• Work item
Set down exactly the first line of the entries and every line after it, through the line with "appeared: RED PEAR".

-------- Records to use

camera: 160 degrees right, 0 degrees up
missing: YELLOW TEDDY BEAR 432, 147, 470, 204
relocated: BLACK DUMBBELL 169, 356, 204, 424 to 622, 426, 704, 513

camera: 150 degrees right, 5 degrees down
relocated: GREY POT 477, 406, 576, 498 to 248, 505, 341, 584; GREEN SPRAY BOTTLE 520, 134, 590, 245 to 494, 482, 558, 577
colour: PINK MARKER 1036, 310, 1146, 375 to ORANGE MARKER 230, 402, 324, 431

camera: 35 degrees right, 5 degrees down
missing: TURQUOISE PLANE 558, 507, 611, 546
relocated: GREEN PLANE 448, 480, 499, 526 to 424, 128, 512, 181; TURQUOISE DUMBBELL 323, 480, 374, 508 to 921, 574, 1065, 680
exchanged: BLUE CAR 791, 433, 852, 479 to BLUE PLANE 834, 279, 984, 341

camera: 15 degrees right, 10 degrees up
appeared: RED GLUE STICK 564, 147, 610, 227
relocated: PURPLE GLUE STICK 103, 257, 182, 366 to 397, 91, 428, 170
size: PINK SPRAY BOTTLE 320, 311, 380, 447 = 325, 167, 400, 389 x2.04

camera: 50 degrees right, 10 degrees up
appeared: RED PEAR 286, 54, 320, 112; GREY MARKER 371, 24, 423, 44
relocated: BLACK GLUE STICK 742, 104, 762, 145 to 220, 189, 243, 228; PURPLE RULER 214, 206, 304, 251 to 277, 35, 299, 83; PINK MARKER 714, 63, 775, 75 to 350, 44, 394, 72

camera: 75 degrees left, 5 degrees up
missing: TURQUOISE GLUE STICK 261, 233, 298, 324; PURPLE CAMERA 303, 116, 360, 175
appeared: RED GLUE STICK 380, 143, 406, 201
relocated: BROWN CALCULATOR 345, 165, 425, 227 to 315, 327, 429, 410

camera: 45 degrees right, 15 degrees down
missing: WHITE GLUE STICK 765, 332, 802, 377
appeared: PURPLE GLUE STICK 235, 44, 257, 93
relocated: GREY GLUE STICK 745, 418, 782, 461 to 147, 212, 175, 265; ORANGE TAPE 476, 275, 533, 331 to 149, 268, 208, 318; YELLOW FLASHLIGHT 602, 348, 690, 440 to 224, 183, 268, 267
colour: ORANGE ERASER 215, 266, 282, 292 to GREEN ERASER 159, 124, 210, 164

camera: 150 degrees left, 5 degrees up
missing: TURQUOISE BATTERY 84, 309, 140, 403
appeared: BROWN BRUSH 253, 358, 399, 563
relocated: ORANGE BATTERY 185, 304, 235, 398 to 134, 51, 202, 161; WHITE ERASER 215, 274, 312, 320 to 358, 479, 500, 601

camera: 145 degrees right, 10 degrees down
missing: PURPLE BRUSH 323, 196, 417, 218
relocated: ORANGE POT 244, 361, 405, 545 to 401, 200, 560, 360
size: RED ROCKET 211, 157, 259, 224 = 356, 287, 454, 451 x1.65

----------------

• Result for this task
camera: 160 degrees right, 0 degrees up
missing: YELLOW TEDDY BEAR 432, 147, 470, 204
relocated: BLACK DUMBBELL 169, 356, 204, 424 to 622, 426, 704, 513

camera: 150 degrees right, 5 degrees down
relocated: GREY POT 477, 406, 576, 498 to 248, 505, 341, 584; GREEN SPRAY BOTTLE 520, 134, 590, 245 to 494, 482, 558, 577
colour: PINK MARKER 1036, 310, 1146, 375 to ORANGE MARKER 230, 402, 324, 431

camera: 35 degrees right, 5 degrees down
missing: TURQUOISE PLANE 558, 507, 611, 546
relocated: GREEN PLANE 448, 480, 499, 526 to 424, 128, 512, 181; TURQUOISE DUMBBELL 323, 480, 374, 508 to 921, 574, 1065, 680
exchanged: BLUE CAR 791, 433, 852, 479 to BLUE PLANE 834, 279, 984, 341

camera: 15 degrees right, 10 degrees up
appeared: RED GLUE STICK 564, 147, 610, 227
relocated: PURPLE GLUE STICK 103, 257, 182, 366 to 397, 91, 428, 170
size: PINK SPRAY BOTTLE 320, 311, 380, 447 = 325, 167, 400, 389 x2.04

camera: 50 degrees right, 10 degrees up
appeared: RED PEAR 286, 54, 320, 112; GREY MARKER 371, 24, 423, 44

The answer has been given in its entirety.